Task brief =>
All that is needed is the lines from the one containing "(673, 280) = (375, 304): blue brush -> none" through the end of the listing, printed exactly, with no pictures among them.
• • • • •
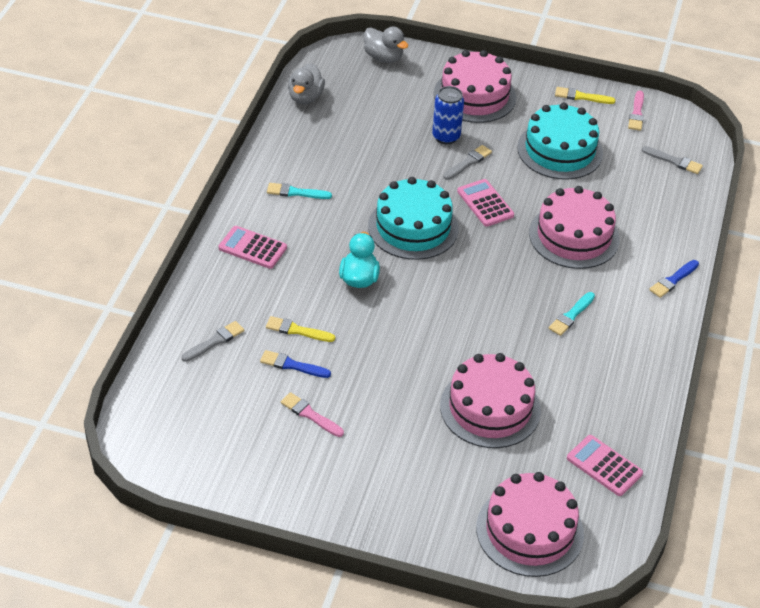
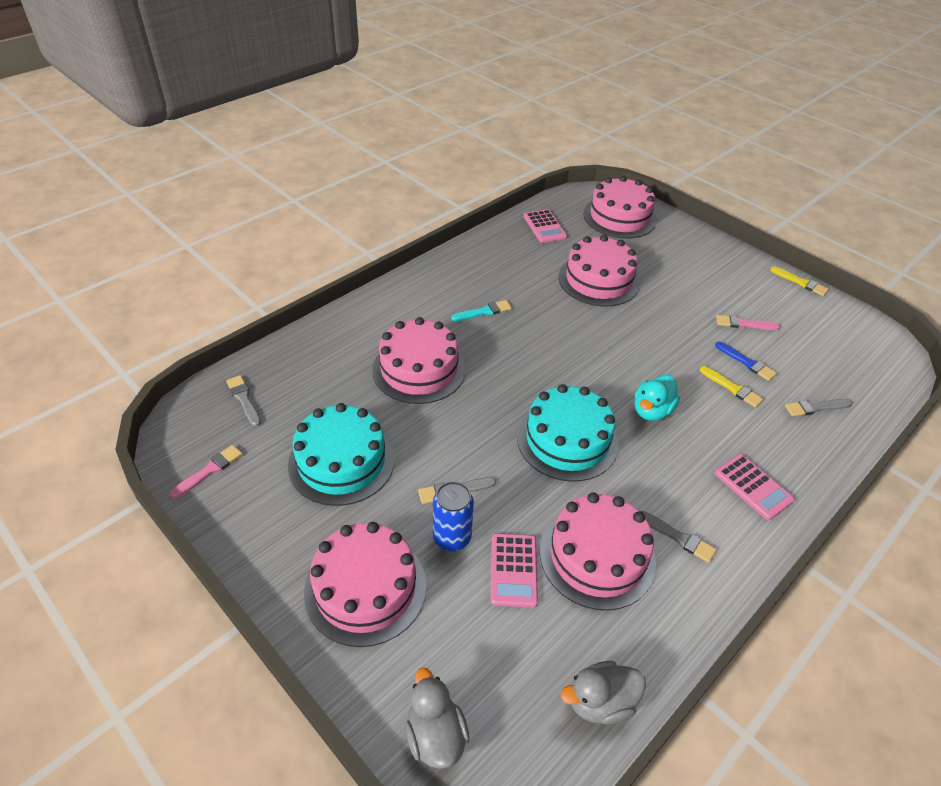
camera: 150 degrees left, 0 degrees up
(296, 192) = (678, 537): turquoise brush -> grey brush
(305, 97) = (600, 702): grey duck -> grey duck turned 150 degrees counterclockwise
(310, 415) = (744, 324): pink brush -> pink brush turned 120 degrees clockwise
(345, 161) = (597, 556): none -> pink cake
(485, 203) = (474, 435): pink calculator -> pink calculator (513, 570)
(581, 97) = (241, 522): yellow brush -> yellow brush (800, 282)
(673, 280) = (375, 304): blue brush -> none

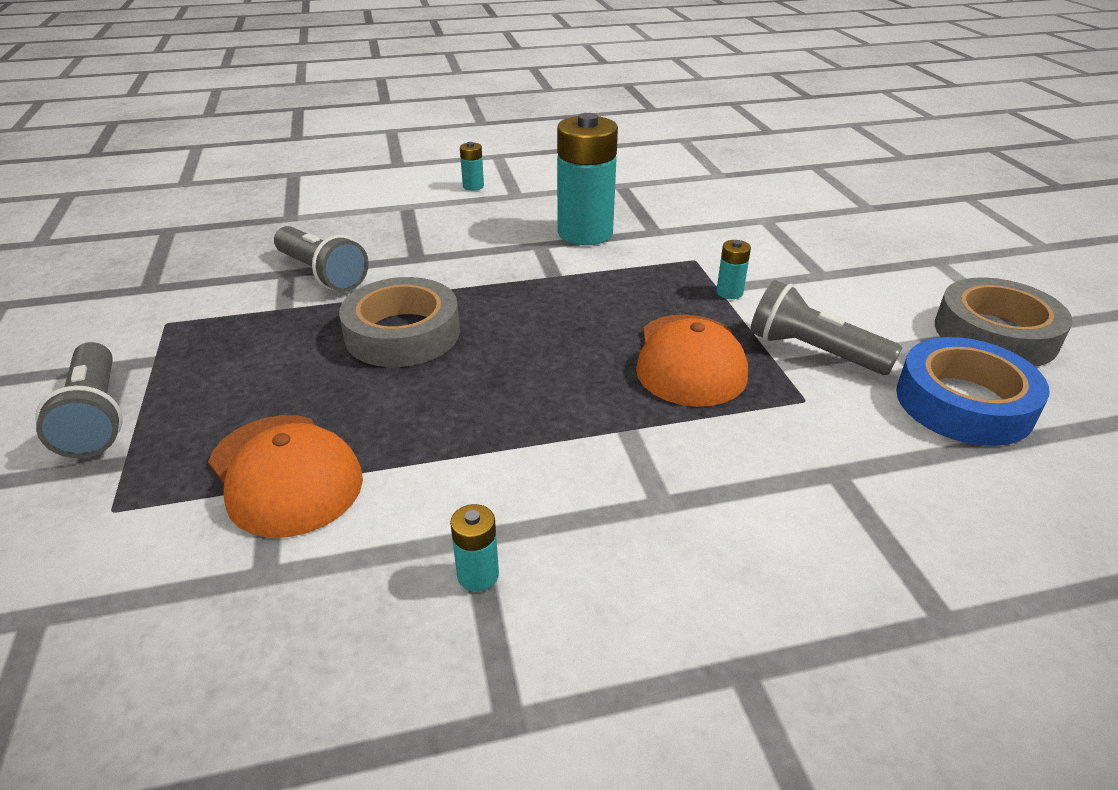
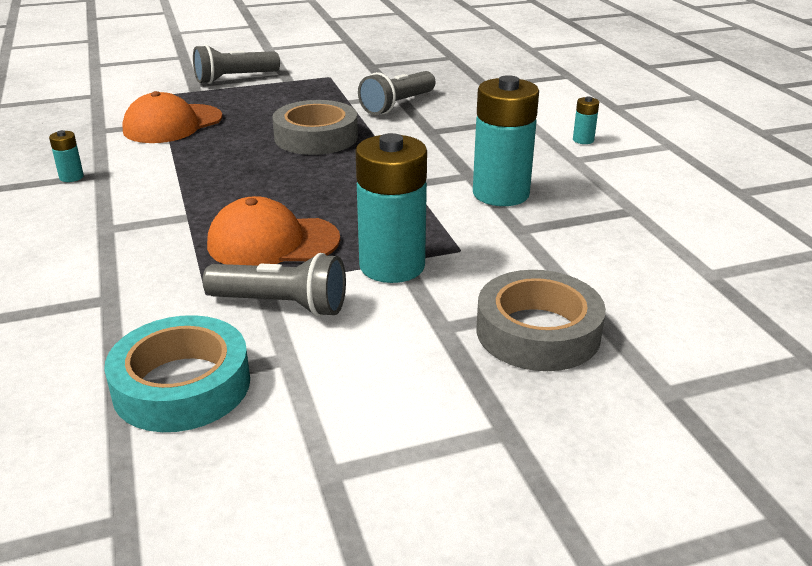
camera: 85 degrees right, 5 degrees down
(729, 292) = (392, 266): turquoise battery -> turquoise battery, size x2.35
(813, 351) = (281, 305): grey flashlight -> grey flashlight turned 75 degrees clockwise
(964, 403) = (182, 385): blue tape -> turquoise tape
(995, 334) = (312, 441): grey tape -> grey tape (538, 332)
• • • • •
Problem solution =>
(673, 280) = (375, 304): blue brush -> none

camera: 85 degrees right, 5 degrees down
(729, 292) = (392, 266): turquoise battery -> turquoise battery, size x2.35
(813, 351) = (281, 305): grey flashlight -> grey flashlight turned 75 degrees clockwise
(964, 403) = (182, 385): blue tape -> turquoise tape
(995, 334) = (312, 441): grey tape -> grey tape (538, 332)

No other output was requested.